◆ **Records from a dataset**

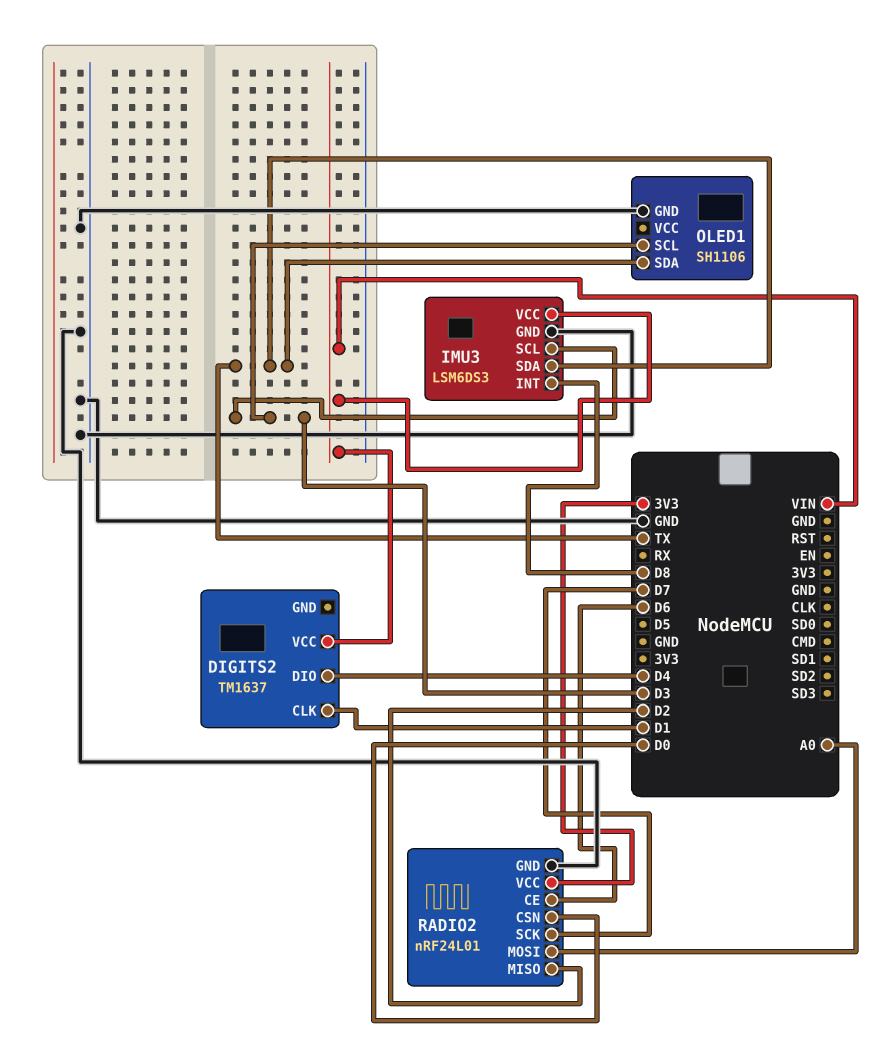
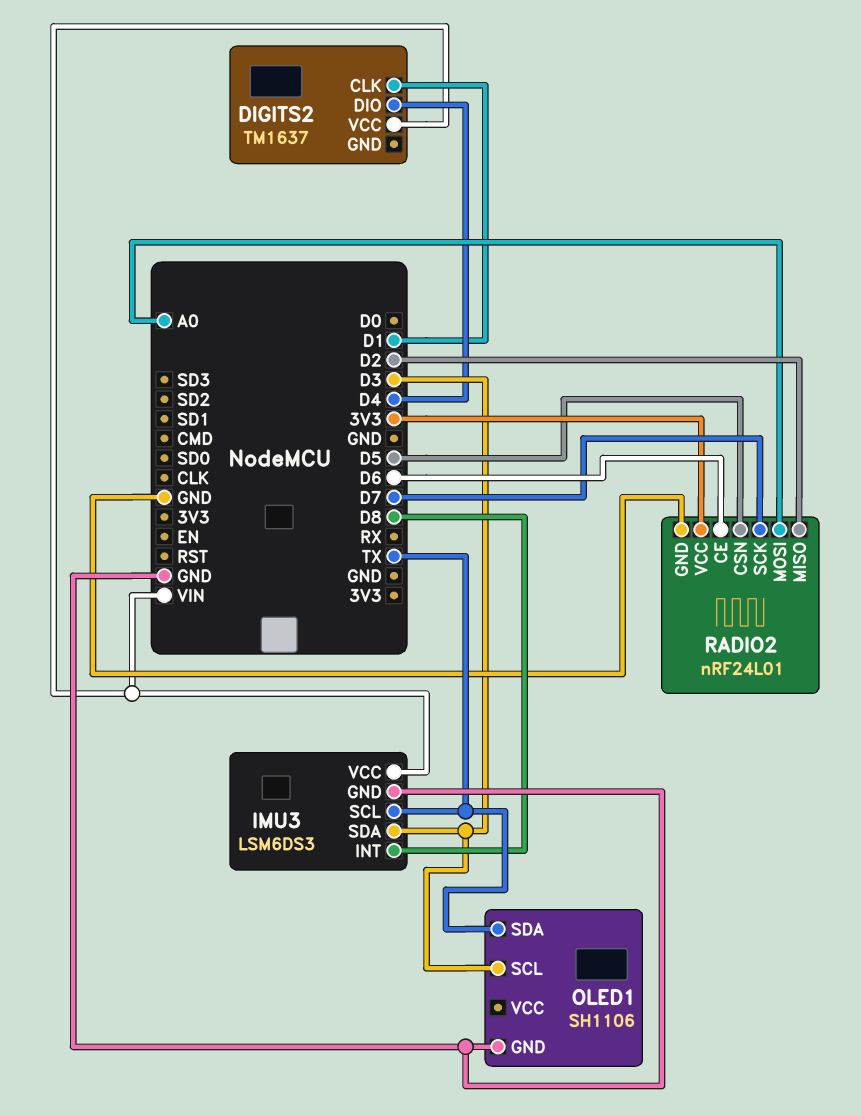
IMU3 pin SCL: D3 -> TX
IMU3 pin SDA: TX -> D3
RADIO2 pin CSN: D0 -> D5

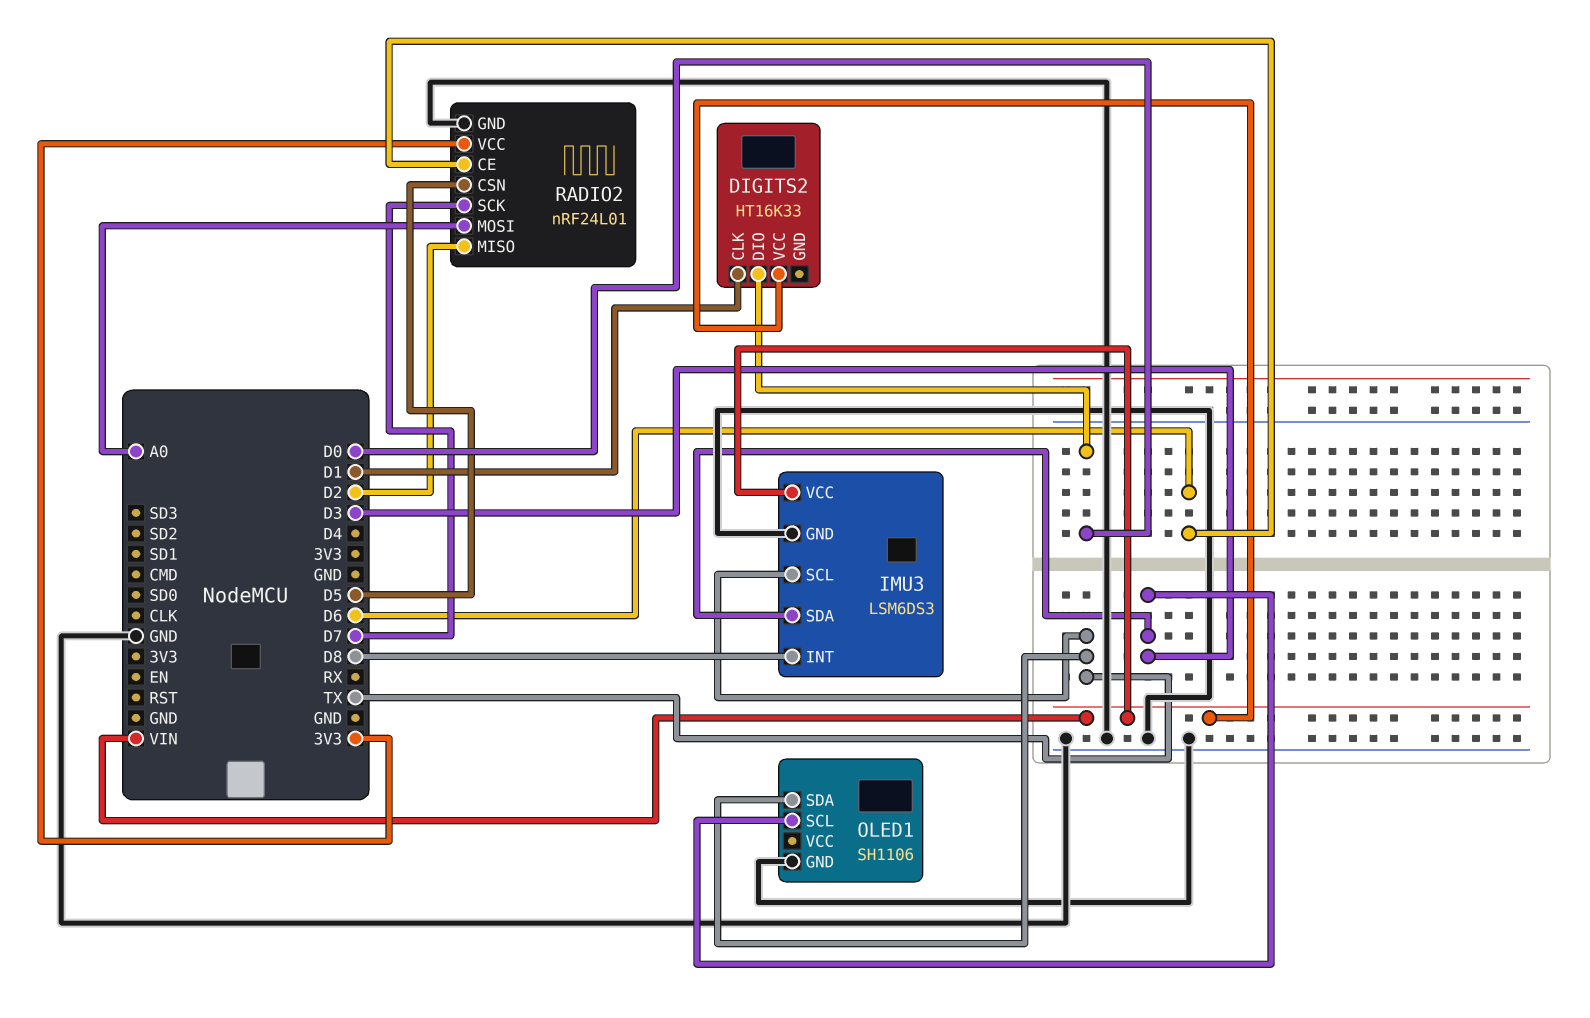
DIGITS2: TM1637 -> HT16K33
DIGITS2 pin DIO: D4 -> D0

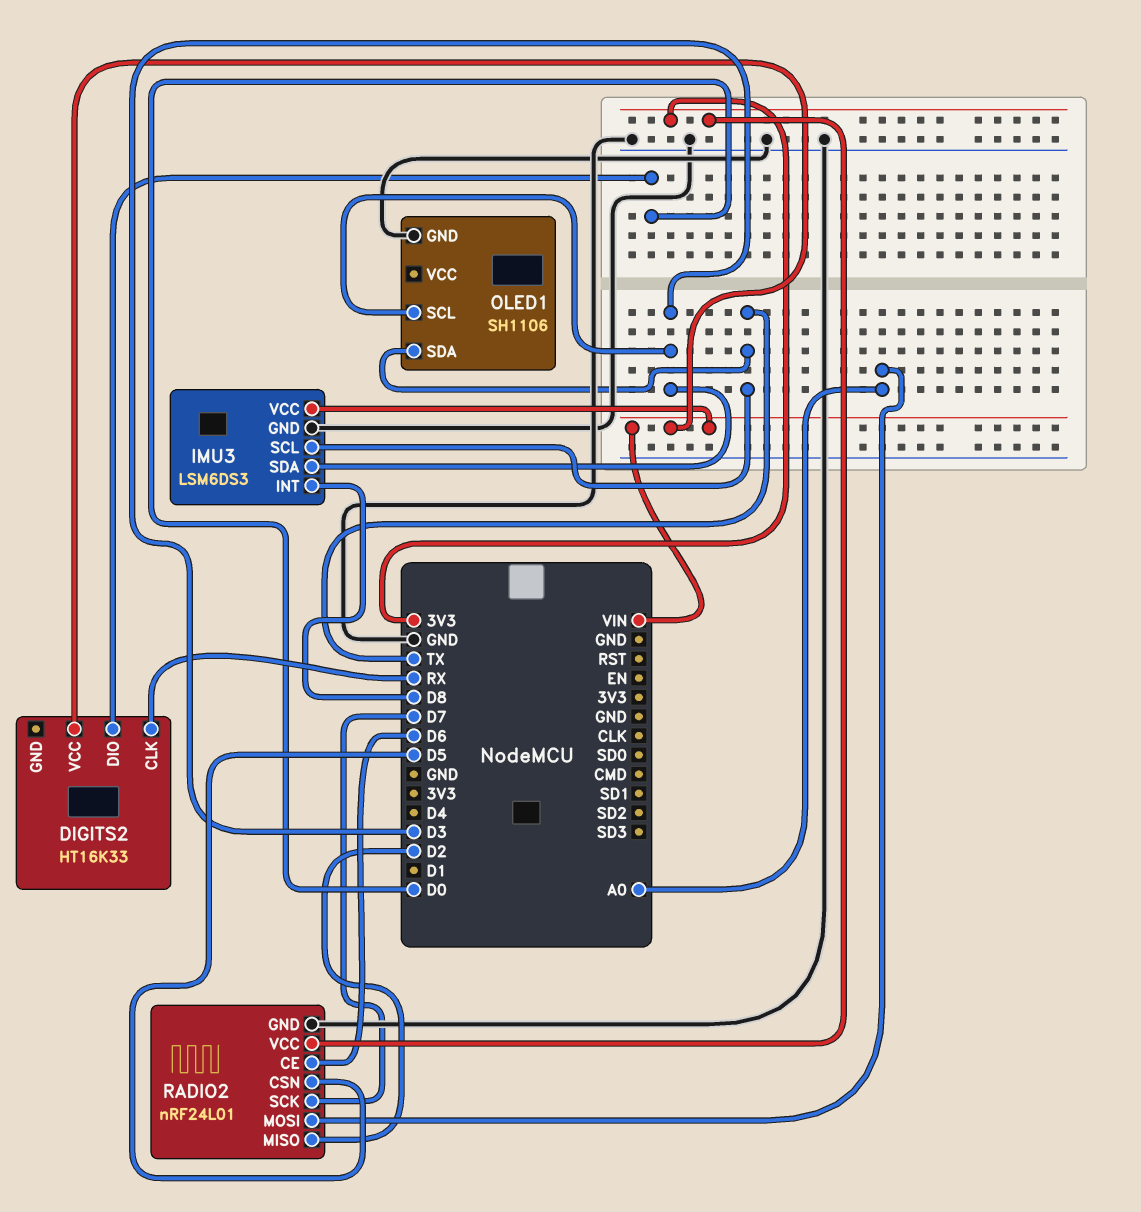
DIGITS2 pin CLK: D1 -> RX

◆ **Task requirements**
What belongs in the answer is each line above, reproduced exactly, and no picture.

◆ **Task result**
IMU3 pin SCL: D3 -> TX
IMU3 pin SDA: TX -> D3
RADIO2 pin CSN: D0 -> D5

DIGITS2: TM1637 -> HT16K33
DIGITS2 pin DIO: D4 -> D0

DIGITS2 pin CLK: D1 -> RX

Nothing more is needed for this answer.